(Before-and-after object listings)
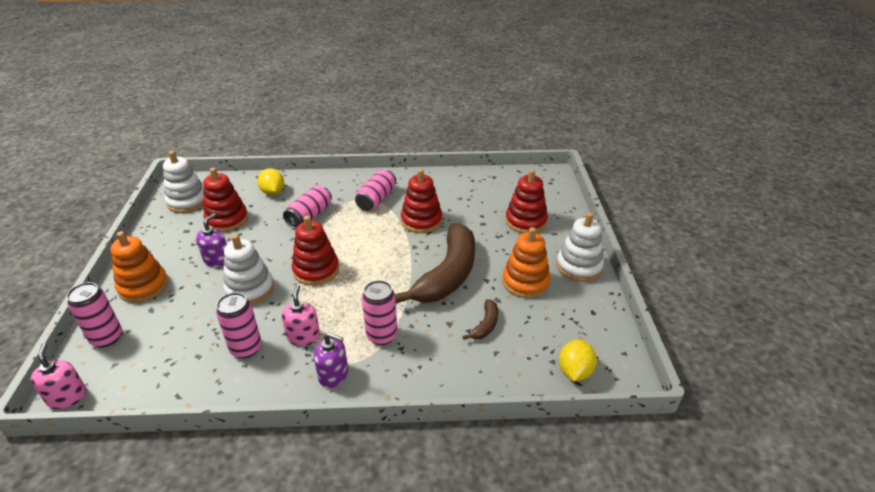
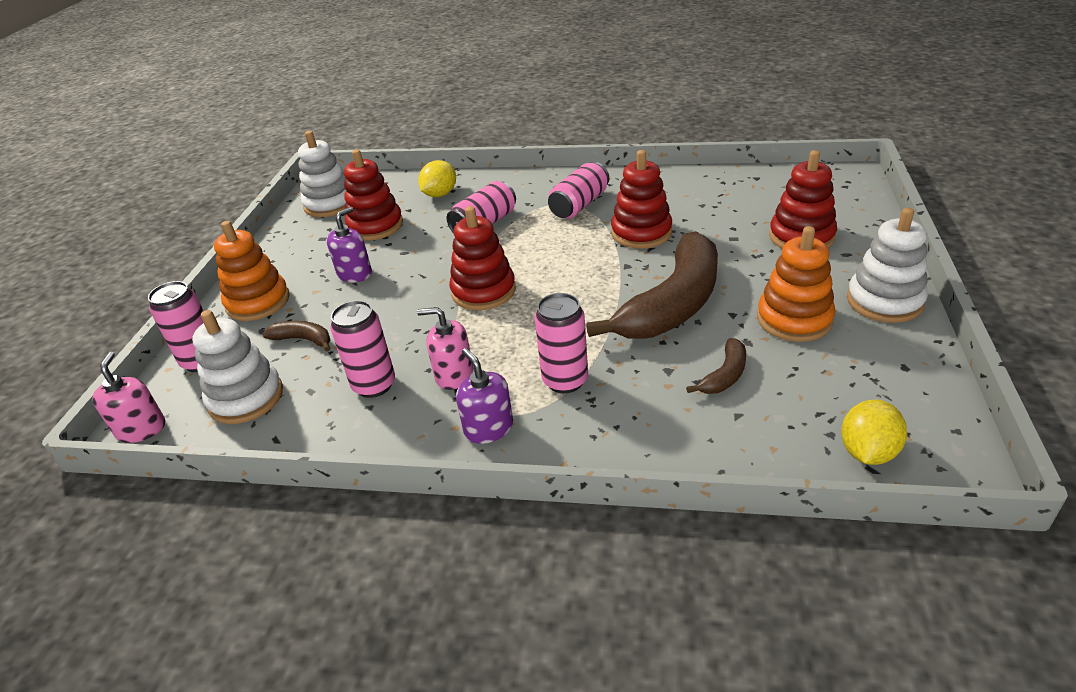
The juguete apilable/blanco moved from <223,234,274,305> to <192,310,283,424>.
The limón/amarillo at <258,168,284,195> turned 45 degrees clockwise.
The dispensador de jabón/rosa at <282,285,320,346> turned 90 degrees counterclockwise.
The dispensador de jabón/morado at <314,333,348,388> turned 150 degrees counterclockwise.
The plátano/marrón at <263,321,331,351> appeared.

[WHAT NEEDS TO BE DONE] Find each line in the records that contains the string "dispensador", then say how many there are and nothing else.

[THE COMPLETED TASK] 2